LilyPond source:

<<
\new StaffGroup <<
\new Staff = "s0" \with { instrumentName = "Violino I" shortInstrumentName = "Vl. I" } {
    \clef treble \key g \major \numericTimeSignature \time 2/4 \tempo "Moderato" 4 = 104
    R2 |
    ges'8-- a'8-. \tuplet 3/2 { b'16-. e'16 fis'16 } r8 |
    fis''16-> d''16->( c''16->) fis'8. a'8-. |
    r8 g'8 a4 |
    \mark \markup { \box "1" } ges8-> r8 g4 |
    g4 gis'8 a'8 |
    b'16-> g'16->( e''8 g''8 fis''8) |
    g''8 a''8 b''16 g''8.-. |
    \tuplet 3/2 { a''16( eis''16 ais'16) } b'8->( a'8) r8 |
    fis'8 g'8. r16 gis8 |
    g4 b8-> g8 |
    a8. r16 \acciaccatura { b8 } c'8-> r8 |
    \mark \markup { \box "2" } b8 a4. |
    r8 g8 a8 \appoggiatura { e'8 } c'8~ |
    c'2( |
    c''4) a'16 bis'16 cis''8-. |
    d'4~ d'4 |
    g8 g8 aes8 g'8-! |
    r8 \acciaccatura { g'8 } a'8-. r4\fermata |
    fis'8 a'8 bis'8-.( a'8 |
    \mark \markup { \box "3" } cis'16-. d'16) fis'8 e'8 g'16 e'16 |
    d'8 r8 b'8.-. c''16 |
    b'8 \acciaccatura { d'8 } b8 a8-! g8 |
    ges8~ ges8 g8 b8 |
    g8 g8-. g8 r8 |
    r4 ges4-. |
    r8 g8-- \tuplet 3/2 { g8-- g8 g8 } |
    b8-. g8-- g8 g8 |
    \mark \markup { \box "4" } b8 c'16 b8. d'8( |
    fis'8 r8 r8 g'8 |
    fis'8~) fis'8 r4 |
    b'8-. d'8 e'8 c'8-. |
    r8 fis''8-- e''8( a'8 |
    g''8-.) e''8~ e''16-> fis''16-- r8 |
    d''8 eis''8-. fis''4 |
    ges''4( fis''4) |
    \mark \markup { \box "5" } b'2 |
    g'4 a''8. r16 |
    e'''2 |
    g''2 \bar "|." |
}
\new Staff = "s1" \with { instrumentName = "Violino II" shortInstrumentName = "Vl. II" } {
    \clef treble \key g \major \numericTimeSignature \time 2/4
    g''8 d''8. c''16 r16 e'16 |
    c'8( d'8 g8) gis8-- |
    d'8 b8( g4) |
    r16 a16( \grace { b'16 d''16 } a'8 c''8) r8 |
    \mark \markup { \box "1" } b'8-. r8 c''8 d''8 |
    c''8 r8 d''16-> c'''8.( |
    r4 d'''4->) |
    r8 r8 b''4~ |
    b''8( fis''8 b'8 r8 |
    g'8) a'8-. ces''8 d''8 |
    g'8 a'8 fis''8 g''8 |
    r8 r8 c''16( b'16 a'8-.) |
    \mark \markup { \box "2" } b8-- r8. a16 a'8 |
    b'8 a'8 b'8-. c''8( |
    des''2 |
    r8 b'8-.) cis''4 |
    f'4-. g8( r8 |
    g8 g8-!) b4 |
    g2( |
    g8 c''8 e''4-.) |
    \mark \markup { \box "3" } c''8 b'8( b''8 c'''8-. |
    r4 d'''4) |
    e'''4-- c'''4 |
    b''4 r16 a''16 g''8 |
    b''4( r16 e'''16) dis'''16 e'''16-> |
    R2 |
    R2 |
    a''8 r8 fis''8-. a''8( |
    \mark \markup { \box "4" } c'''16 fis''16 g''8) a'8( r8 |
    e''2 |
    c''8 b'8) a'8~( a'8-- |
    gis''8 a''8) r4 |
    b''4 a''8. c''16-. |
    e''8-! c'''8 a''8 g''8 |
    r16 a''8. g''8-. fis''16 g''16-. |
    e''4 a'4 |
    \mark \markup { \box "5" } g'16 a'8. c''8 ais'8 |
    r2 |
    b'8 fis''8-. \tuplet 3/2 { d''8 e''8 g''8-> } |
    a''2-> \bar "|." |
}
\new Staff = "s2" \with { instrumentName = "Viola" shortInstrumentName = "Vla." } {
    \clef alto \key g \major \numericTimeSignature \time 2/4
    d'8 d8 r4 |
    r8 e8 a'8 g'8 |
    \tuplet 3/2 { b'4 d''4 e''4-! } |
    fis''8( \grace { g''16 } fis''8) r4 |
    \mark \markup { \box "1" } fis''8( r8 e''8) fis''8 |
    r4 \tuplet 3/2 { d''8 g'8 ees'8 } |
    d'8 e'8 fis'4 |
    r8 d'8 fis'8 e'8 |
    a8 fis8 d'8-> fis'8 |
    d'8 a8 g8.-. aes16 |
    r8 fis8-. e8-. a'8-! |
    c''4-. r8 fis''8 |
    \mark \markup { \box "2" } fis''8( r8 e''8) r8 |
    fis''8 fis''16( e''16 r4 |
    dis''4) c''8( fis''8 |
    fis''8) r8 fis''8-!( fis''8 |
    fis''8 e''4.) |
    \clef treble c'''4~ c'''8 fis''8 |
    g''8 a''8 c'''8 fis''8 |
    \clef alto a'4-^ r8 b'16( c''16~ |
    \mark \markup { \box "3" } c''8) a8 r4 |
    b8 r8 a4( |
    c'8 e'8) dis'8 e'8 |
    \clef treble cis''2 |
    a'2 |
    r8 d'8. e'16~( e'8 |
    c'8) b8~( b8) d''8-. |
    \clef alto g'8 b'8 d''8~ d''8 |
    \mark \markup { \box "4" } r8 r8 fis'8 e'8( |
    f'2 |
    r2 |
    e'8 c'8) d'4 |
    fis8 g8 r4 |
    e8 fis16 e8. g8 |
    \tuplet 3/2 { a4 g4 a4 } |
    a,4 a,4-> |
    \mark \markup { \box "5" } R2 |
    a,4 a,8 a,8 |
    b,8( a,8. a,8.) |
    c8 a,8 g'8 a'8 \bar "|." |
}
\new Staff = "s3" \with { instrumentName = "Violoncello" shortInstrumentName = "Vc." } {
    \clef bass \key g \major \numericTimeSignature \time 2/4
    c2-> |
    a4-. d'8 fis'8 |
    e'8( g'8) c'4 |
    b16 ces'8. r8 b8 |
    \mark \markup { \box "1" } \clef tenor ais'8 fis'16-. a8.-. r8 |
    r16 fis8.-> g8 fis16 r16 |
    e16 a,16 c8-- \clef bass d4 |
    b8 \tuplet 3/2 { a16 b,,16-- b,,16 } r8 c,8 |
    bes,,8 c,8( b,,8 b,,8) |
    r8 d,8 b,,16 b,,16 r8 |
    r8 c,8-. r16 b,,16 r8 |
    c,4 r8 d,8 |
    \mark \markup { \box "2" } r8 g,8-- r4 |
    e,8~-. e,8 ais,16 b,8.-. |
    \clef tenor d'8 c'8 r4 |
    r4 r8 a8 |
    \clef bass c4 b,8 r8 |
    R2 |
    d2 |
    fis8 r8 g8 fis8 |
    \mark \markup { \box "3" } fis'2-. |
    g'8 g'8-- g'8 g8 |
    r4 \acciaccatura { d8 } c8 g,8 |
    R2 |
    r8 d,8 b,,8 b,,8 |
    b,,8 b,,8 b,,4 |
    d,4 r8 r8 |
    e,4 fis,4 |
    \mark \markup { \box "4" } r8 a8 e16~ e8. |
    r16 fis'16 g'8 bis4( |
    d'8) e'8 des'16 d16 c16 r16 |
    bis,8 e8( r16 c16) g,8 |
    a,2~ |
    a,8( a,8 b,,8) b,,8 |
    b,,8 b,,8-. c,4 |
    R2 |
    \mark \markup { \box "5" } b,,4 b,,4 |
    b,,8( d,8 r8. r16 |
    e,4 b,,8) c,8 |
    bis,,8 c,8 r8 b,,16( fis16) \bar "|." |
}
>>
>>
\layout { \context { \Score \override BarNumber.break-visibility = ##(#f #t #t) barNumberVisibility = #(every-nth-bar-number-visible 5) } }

○ ○ ○

■ Exercise aim ■
Show each line of the listing above that contains the string "clef", copying every such line in full.

■ Task response ■
    \clef treble \key g \major \numericTimeSignature \time 2/4 \tempo "Moderato" 4 = 104
    \clef treble \key g \major \numericTimeSignature \time 2/4
    \clef alto \key g \major \numericTimeSignature \time 2/4
    \clef treble c'''4~ c'''8 fis''8 |
    \clef alto a'4-^ r8 b'16( c''16~ |
    \clef treble cis''2 |
    \clef alto g'8 b'8 d''8~ d''8 |
    \clef bass \key g \major \numericTimeSignature \time 2/4
    \mark \markup { \box "1" } \clef tenor ais'8 fis'16-. a8.-. r8 |
    e16 a,16 c8-- \clef bass d4 |
    \clef tenor d'8 c'8 r4 |
    \clef bass c4 b,8 r8 |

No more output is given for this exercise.